■ Work request
Every line in the records below that holds the word "STAT" is to be copied.

[Data extracted from a collection]
● ● ● ● ●
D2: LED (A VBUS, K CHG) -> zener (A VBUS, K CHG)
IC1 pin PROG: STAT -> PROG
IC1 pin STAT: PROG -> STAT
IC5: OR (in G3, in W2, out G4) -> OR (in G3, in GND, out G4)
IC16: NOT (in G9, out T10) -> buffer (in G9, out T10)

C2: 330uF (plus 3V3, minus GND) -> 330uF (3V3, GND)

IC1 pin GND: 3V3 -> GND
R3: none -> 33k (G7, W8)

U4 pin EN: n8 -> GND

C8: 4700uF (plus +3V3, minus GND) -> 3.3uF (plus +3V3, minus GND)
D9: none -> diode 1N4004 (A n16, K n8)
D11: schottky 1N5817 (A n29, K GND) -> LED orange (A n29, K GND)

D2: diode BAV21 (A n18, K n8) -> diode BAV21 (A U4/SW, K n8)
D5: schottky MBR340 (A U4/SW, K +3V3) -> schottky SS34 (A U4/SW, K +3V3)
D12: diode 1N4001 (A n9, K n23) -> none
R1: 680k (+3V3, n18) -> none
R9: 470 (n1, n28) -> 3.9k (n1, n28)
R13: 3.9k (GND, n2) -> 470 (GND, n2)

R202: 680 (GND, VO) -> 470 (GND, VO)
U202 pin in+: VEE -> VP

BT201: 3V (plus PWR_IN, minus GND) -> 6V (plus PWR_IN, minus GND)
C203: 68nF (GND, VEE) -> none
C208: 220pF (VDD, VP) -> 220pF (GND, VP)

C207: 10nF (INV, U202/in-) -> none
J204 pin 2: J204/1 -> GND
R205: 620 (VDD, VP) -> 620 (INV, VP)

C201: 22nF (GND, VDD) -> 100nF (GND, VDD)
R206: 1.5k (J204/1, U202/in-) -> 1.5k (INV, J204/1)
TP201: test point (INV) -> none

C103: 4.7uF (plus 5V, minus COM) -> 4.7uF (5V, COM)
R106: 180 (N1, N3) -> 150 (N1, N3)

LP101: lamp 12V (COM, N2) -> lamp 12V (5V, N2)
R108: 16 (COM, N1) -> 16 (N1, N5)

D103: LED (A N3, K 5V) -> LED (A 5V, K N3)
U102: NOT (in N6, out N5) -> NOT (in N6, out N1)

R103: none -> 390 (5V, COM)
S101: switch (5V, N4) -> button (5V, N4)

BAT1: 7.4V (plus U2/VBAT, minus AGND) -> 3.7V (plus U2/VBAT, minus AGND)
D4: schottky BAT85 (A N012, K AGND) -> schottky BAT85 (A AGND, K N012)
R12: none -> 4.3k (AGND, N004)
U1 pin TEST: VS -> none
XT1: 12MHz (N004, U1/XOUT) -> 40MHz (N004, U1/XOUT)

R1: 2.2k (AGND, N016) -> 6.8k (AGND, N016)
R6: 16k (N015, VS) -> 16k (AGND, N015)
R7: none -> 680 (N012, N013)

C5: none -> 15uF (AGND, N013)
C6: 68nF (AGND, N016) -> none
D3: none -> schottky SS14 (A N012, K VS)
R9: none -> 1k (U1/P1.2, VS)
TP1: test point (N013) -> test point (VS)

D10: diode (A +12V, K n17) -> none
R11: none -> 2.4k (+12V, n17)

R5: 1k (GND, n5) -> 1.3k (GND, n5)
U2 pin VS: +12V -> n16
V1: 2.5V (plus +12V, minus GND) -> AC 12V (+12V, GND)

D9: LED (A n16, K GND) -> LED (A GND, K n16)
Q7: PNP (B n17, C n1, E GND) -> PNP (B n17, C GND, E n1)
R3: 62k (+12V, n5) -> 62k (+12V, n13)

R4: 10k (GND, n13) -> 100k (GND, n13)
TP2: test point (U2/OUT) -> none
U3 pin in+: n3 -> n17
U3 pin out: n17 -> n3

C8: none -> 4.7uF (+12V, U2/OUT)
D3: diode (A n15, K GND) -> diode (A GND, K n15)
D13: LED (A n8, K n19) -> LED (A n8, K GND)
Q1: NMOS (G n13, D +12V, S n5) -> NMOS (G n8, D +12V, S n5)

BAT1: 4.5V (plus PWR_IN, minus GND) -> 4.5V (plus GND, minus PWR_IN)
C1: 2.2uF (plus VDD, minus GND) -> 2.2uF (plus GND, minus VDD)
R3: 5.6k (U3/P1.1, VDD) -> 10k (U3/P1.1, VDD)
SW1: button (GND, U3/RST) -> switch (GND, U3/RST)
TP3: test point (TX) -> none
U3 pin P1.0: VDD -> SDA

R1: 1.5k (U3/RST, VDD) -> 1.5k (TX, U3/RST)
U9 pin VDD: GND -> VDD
● ● ● ● ●
■ Result for this exercise
IC1 pin PROG: STAT -> PROG
IC1 pin STAT: PROG -> STAT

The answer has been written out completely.